Data extracts:

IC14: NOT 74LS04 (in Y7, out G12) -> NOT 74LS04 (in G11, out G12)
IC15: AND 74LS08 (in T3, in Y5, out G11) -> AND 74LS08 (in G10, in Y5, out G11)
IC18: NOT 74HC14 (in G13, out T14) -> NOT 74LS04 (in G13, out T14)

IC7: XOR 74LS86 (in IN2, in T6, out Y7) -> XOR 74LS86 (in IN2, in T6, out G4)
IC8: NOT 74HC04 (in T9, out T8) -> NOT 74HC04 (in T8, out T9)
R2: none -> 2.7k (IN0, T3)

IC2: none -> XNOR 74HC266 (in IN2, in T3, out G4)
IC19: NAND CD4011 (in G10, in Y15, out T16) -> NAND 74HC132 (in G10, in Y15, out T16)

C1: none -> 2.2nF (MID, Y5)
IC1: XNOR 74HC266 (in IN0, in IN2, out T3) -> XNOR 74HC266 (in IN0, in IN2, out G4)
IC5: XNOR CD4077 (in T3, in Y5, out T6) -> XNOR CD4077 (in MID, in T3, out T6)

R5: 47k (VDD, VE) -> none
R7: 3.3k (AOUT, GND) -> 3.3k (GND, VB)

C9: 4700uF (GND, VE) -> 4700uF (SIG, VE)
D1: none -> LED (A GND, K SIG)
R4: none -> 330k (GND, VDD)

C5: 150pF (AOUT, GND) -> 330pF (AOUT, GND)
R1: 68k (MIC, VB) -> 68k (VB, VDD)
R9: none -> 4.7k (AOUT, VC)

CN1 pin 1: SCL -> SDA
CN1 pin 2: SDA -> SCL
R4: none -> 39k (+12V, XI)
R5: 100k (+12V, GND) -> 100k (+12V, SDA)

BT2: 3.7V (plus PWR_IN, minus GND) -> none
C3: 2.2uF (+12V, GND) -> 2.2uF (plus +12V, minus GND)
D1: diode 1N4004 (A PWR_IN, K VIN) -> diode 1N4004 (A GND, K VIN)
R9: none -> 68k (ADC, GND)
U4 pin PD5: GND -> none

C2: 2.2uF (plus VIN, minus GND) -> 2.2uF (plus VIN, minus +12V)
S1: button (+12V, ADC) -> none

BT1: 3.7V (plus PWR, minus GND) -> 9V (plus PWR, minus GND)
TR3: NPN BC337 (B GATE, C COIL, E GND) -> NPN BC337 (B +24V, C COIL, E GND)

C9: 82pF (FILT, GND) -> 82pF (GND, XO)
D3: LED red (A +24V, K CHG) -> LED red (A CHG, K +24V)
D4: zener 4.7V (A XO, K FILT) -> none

Your assignment: The "C5: 150pF (AOUT, GND) -> 330pF (AOUT, GND)" line through the last line above: set these down exactly and add nothing else.

Result:
C5: 150pF (AOUT, GND) -> 330pF (AOUT, GND)
R1: 68k (MIC, VB) -> 68k (VB, VDD)
R9: none -> 4.7k (AOUT, VC)

CN1 pin 1: SCL -> SDA
CN1 pin 2: SDA -> SCL
R4: none -> 39k (+12V, XI)
R5: 100k (+12V, GND) -> 100k (+12V, SDA)

BT2: 3.7V (plus PWR_IN, minus GND) -> none
C3: 2.2uF (+12V, GND) -> 2.2uF (plus +12V, minus GND)
D1: diode 1N4004 (A PWR_IN, K VIN) -> diode 1N4004 (A GND, K VIN)
R9: none -> 68k (ADC, GND)
U4 pin PD5: GND -> none

C2: 2.2uF (plus VIN, minus GND) -> 2.2uF (plus VIN, minus +12V)
S1: button (+12V, ADC) -> none

BT1: 3.7V (plus PWR, minus GND) -> 9V (plus PWR, minus GND)
TR3: NPN BC337 (B GATE, C COIL, E GND) -> NPN BC337 (B +24V, C COIL, E GND)

C9: 82pF (FILT, GND) -> 82pF (GND, XO)
D3: LED red (A +24V, K CHG) -> LED red (A CHG, K +24V)
D4: zener 4.7V (A XO, K FILT) -> none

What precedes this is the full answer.